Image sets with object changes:
———

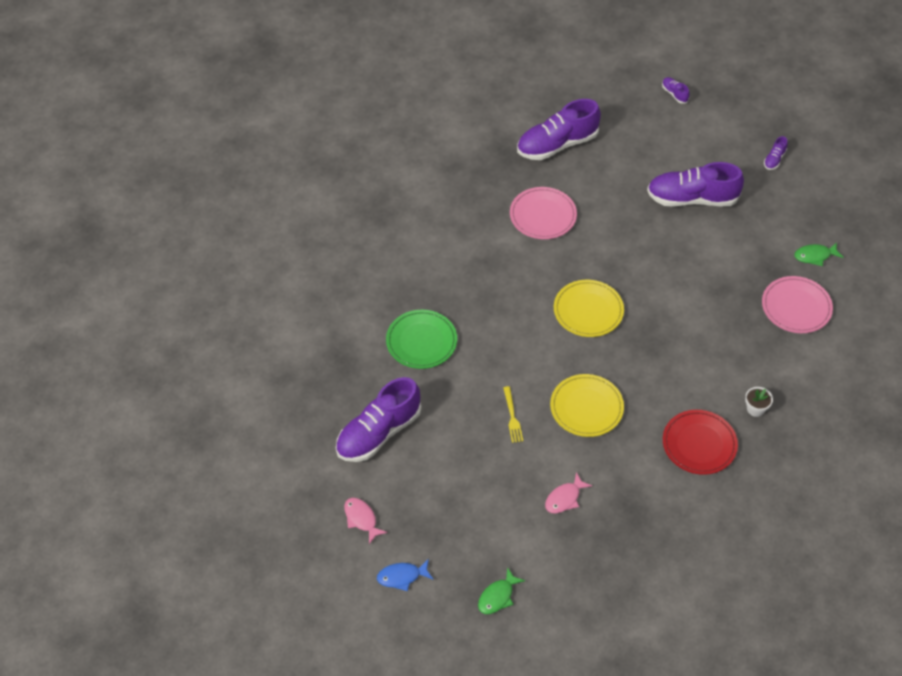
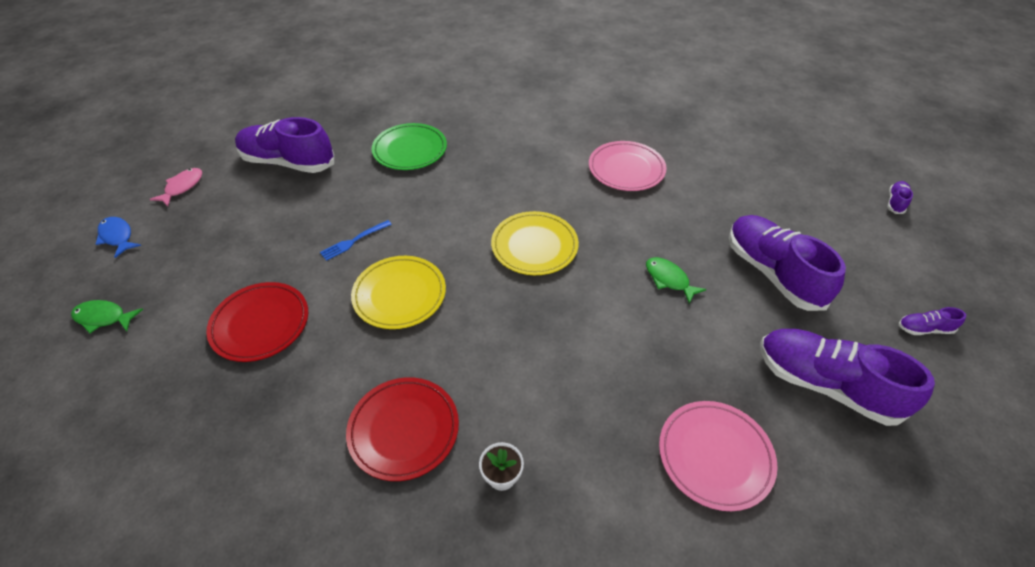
camera: 60 degrees right, 5 degrees down
(512, 417) = (354, 241): yellow fork -> blue fork
(557, 145) = (722, 147): purple shoe -> purple shoe (825, 384)
(564, 498) = (260, 324): pink fish -> red plate
(815, 256) = (824, 443): green fish -> green fish (669, 279)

———

WORK ITEM:
Taking the line that contains "(557, 145) = (722, 147): purple" as the first, reproduce every line through the end of the entries exactly.

EXERCISE RESPONSE:
(557, 145) = (722, 147): purple shoe -> purple shoe (825, 384)
(564, 498) = (260, 324): pink fish -> red plate
(815, 256) = (824, 443): green fish -> green fish (669, 279)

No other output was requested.